§ Exercise instructions
With the pictures left out, print exactly the lines below that run from the one containing "gray arrow: rotated" through the one containing "cyan triangle: moved 8".

[[ Data provided open ]]

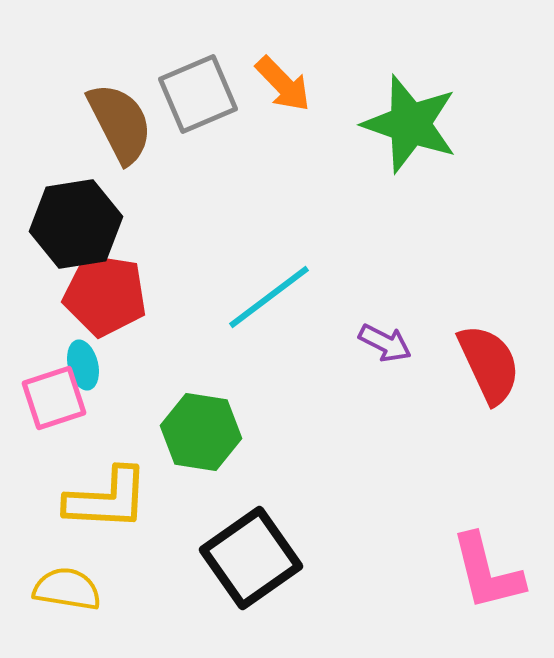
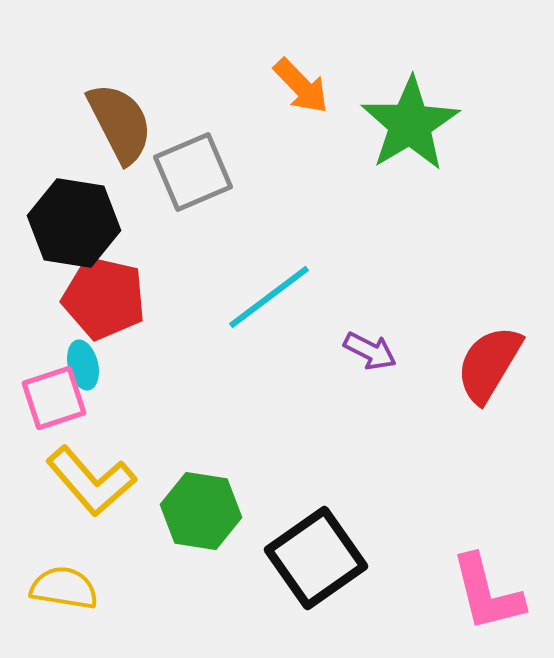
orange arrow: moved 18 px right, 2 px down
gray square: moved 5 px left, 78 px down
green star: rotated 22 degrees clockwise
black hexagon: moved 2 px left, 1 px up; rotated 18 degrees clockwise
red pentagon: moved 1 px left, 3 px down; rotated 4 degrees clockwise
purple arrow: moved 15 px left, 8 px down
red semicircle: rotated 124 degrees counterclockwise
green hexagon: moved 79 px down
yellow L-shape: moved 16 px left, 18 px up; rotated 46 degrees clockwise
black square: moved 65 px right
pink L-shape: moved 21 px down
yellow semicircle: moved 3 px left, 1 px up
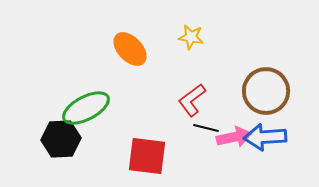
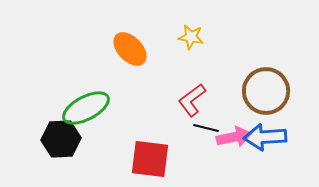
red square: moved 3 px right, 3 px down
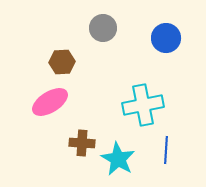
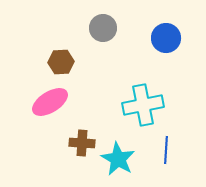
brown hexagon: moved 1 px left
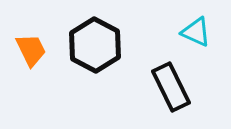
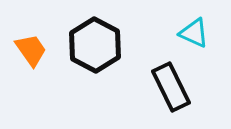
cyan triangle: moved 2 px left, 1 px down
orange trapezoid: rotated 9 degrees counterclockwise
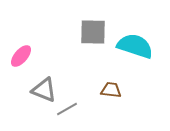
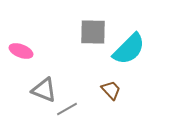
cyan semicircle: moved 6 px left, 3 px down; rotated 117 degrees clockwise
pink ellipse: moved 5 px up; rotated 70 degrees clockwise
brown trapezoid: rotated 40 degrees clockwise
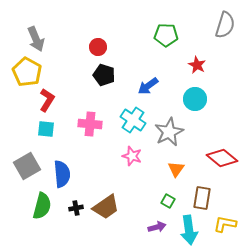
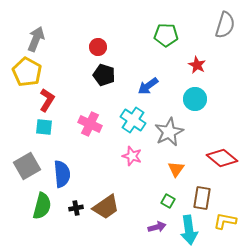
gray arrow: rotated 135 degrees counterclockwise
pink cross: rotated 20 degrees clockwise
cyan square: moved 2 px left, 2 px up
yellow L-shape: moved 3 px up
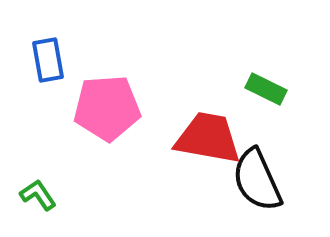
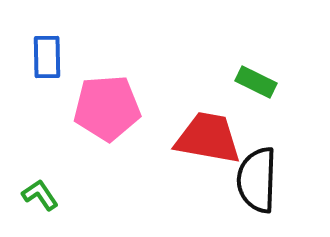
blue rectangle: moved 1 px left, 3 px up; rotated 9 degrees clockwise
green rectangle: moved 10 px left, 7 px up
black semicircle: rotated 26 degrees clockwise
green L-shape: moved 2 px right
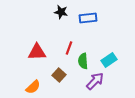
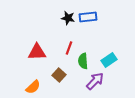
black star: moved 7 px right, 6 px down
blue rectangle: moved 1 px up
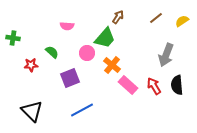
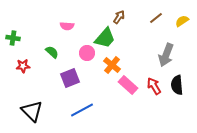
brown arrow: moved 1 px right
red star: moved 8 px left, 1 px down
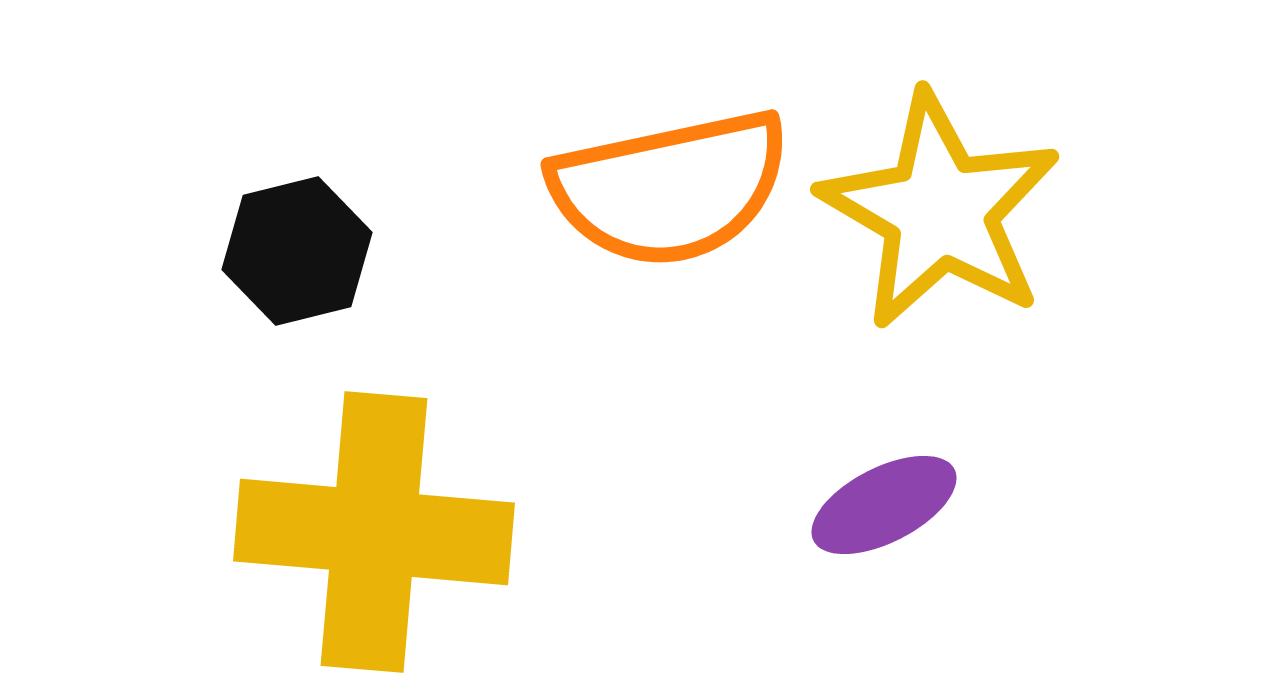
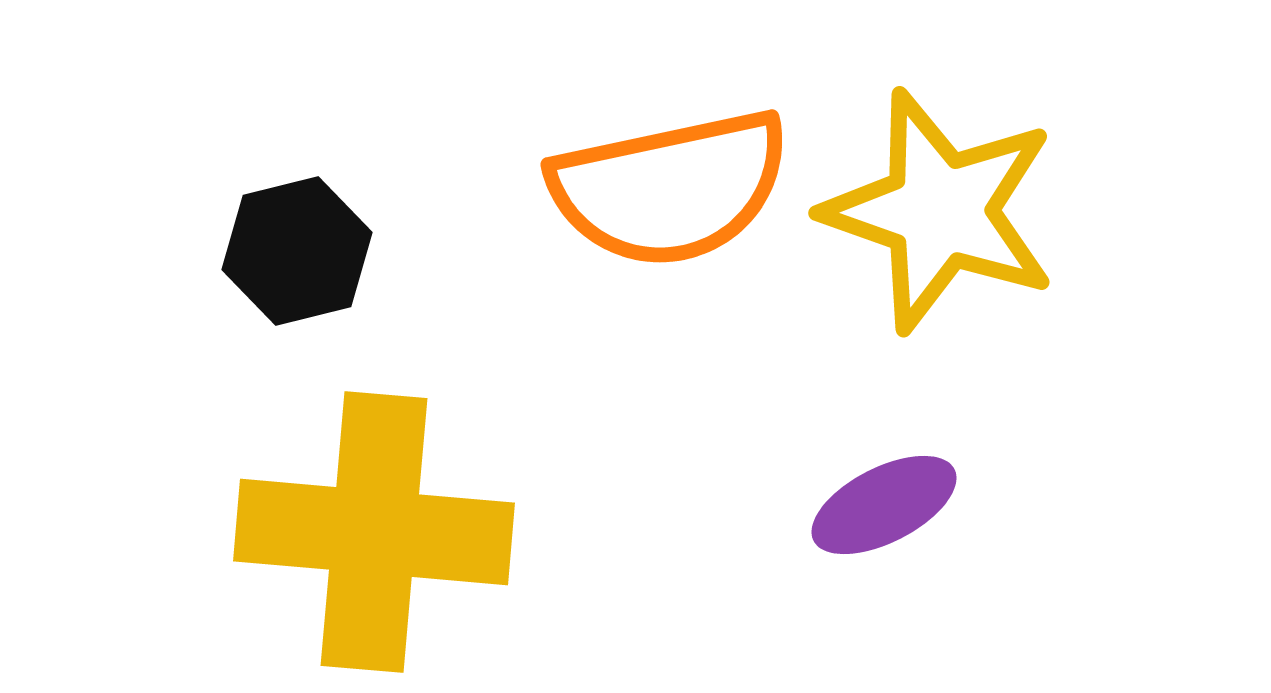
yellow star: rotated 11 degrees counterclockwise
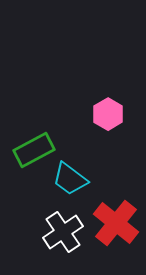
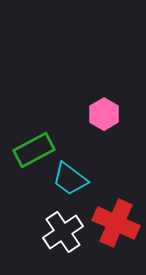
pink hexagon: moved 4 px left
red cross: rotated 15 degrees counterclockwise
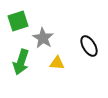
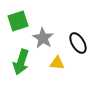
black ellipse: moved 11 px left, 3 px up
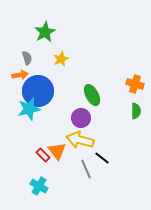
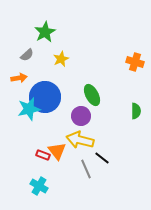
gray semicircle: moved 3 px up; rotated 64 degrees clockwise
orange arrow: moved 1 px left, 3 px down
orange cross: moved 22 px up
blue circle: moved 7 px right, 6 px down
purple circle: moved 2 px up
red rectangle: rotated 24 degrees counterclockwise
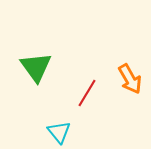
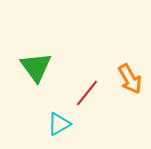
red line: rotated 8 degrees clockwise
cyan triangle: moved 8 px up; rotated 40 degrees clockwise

[[ Data provided closed ]]
[[ Data provided open ]]

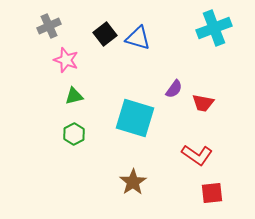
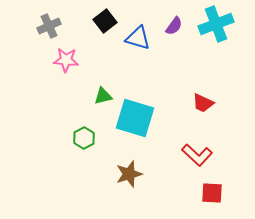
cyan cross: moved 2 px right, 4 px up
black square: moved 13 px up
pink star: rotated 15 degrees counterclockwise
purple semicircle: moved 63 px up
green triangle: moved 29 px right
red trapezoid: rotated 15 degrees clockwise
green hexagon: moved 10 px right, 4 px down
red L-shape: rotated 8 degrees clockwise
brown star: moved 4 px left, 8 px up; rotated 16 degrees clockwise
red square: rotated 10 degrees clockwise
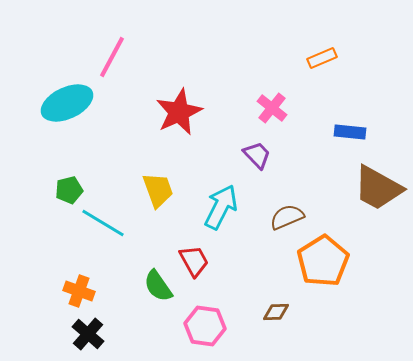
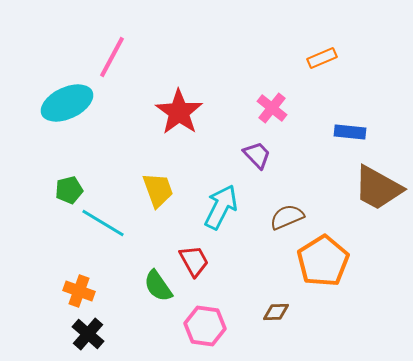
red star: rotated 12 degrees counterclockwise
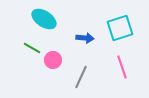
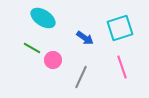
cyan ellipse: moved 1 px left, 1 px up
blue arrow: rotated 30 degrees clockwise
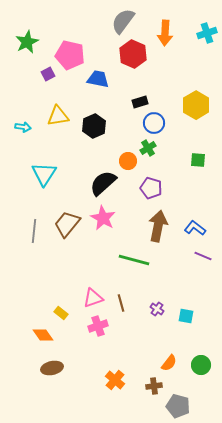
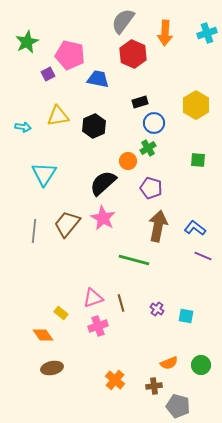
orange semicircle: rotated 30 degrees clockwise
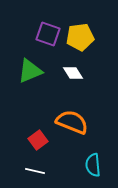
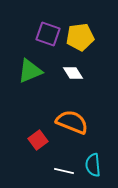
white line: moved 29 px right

[[ Data provided closed ]]
[[ Data provided open ]]

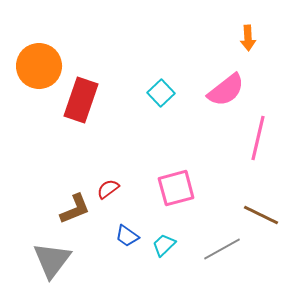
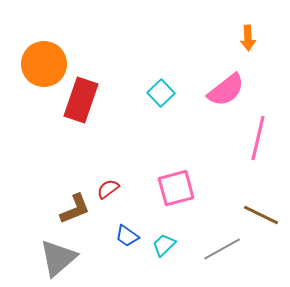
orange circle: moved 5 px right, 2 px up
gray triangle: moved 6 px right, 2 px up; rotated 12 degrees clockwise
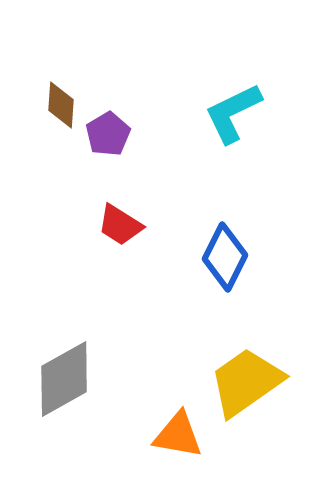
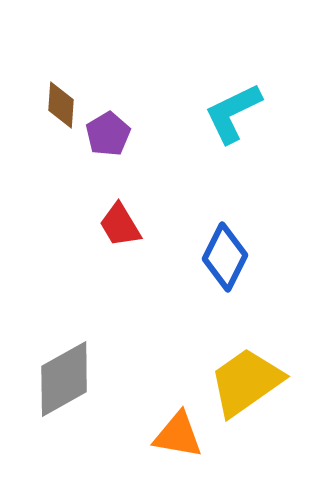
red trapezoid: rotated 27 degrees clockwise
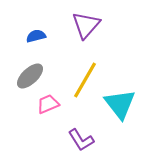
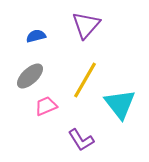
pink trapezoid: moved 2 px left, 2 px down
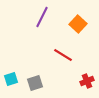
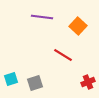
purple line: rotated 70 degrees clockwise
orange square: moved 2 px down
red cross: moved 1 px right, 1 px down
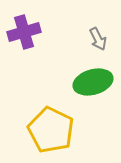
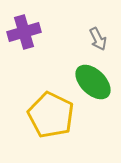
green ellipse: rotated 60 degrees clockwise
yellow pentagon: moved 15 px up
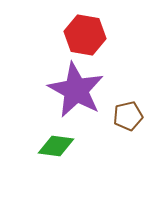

[[ Data provided closed ]]

§ Task output
gray arrow: rotated 135 degrees counterclockwise
pink cross: rotated 20 degrees clockwise
cyan square: moved 2 px left, 2 px up
yellow L-shape: moved 3 px up
blue rectangle: moved 1 px left, 3 px up; rotated 9 degrees clockwise
green rectangle: moved 10 px left, 7 px up
black semicircle: rotated 26 degrees clockwise
green L-shape: moved 2 px right
black star: moved 7 px right, 6 px down
blue rectangle: moved 1 px up
brown arrow: moved 1 px right
red star: moved 8 px left, 1 px down
yellow star: rotated 11 degrees counterclockwise
pink hexagon: moved 4 px left
red cross: rotated 15 degrees counterclockwise
black ellipse: moved 11 px left, 3 px up
gray semicircle: moved 3 px up; rotated 64 degrees clockwise
orange arrow: moved 1 px left, 3 px down
orange cross: moved 22 px up
blue circle: moved 7 px right, 6 px down
purple circle: moved 2 px up
red rectangle: rotated 24 degrees counterclockwise
red line: rotated 8 degrees clockwise
cyan triangle: moved 8 px up; rotated 40 degrees clockwise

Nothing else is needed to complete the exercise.